BEGIN
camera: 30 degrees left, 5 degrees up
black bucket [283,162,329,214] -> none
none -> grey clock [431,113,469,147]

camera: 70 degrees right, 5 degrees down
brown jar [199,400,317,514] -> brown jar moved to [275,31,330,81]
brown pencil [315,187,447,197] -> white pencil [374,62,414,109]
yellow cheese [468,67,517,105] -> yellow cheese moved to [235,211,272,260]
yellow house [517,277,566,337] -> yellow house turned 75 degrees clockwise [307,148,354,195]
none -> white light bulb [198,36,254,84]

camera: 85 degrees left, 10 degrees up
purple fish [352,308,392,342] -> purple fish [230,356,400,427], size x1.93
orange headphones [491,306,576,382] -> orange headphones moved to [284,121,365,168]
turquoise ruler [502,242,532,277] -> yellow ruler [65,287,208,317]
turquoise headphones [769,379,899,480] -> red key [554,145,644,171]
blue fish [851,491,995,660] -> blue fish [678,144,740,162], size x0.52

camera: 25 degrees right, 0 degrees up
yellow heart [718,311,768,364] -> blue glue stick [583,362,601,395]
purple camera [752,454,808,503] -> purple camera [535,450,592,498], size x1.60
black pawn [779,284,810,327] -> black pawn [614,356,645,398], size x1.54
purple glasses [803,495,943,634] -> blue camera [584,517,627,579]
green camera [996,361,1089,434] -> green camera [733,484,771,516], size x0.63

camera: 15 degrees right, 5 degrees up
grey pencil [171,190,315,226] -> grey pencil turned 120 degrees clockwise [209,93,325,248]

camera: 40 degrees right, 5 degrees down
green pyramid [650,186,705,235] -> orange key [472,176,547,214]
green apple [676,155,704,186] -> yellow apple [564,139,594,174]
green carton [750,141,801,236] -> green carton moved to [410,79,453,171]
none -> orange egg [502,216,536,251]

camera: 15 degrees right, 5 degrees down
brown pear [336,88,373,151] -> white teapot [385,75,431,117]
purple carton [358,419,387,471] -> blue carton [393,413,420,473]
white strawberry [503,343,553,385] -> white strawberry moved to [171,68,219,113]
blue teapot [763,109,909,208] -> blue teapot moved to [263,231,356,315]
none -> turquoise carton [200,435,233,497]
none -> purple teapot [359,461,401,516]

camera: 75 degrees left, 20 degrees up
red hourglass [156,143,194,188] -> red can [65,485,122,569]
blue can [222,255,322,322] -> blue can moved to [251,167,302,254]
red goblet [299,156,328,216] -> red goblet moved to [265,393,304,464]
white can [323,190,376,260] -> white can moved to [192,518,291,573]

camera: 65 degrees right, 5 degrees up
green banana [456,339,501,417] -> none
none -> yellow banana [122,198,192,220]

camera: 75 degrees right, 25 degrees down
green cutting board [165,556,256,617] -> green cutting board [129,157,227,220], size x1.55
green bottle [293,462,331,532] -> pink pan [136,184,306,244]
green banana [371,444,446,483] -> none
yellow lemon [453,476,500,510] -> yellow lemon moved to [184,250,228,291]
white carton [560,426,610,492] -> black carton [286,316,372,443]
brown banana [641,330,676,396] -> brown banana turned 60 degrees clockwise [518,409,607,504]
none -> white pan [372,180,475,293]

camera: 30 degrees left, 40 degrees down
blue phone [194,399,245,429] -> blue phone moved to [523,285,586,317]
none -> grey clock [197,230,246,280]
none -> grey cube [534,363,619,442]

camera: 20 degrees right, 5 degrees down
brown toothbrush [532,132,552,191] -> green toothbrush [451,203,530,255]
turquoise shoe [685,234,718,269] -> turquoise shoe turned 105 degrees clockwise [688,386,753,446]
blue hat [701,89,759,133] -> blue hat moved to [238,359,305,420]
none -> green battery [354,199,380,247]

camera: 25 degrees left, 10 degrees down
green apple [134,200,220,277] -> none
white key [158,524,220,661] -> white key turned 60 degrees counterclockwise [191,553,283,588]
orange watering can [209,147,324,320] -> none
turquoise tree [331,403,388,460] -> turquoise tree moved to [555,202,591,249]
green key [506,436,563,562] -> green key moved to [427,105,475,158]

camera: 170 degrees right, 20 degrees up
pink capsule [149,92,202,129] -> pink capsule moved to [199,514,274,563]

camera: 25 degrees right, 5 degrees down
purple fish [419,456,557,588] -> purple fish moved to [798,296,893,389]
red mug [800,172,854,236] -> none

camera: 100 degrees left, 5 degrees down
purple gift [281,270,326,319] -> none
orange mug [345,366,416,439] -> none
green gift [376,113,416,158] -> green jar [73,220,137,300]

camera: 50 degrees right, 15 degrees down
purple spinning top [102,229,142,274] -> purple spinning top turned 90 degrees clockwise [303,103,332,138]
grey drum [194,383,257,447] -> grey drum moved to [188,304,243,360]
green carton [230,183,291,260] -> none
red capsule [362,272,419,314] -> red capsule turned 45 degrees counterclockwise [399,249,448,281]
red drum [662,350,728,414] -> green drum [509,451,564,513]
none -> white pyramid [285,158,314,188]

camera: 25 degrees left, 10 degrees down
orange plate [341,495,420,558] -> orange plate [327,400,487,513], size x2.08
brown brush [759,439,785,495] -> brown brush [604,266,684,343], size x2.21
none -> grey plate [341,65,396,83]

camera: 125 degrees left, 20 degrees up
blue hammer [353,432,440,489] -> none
END
Assigned task. Retype, exactly and in full, the listing from its first line to the one holding "red hourglass [156,143,194,188]", both included.

Problem solution.
camera: 30 degrees left, 5 degrees up
black bucket [283,162,329,214] -> none
none -> grey clock [431,113,469,147]

camera: 70 degrees right, 5 degrees down
brown jar [199,400,317,514] -> brown jar moved to [275,31,330,81]
brown pencil [315,187,447,197] -> white pencil [374,62,414,109]
yellow cheese [468,67,517,105] -> yellow cheese moved to [235,211,272,260]
yellow house [517,277,566,337] -> yellow house turned 75 degrees clockwise [307,148,354,195]
none -> white light bulb [198,36,254,84]

camera: 85 degrees left, 10 degrees up
purple fish [352,308,392,342] -> purple fish [230,356,400,427], size x1.93
orange headphones [491,306,576,382] -> orange headphones moved to [284,121,365,168]
turquoise ruler [502,242,532,277] -> yellow ruler [65,287,208,317]
turquoise headphones [769,379,899,480] -> red key [554,145,644,171]
blue fish [851,491,995,660] -> blue fish [678,144,740,162], size x0.52

camera: 25 degrees right, 0 degrees up
yellow heart [718,311,768,364] -> blue glue stick [583,362,601,395]
purple camera [752,454,808,503] -> purple camera [535,450,592,498], size x1.60
black pawn [779,284,810,327] -> black pawn [614,356,645,398], size x1.54
purple glasses [803,495,943,634] -> blue camera [584,517,627,579]
green camera [996,361,1089,434] -> green camera [733,484,771,516], size x0.63

camera: 15 degrees right, 5 degrees up
grey pencil [171,190,315,226] -> grey pencil turned 120 degrees clockwise [209,93,325,248]

camera: 40 degrees right, 5 degrees down
green pyramid [650,186,705,235] -> orange key [472,176,547,214]
green apple [676,155,704,186] -> yellow apple [564,139,594,174]
green carton [750,141,801,236] -> green carton moved to [410,79,453,171]
none -> orange egg [502,216,536,251]

camera: 15 degrees right, 5 degrees down
brown pear [336,88,373,151] -> white teapot [385,75,431,117]
purple carton [358,419,387,471] -> blue carton [393,413,420,473]
white strawberry [503,343,553,385] -> white strawberry moved to [171,68,219,113]
blue teapot [763,109,909,208] -> blue teapot moved to [263,231,356,315]
none -> turquoise carton [200,435,233,497]
none -> purple teapot [359,461,401,516]

camera: 75 degrees left, 20 degrees up
red hourglass [156,143,194,188] -> red can [65,485,122,569]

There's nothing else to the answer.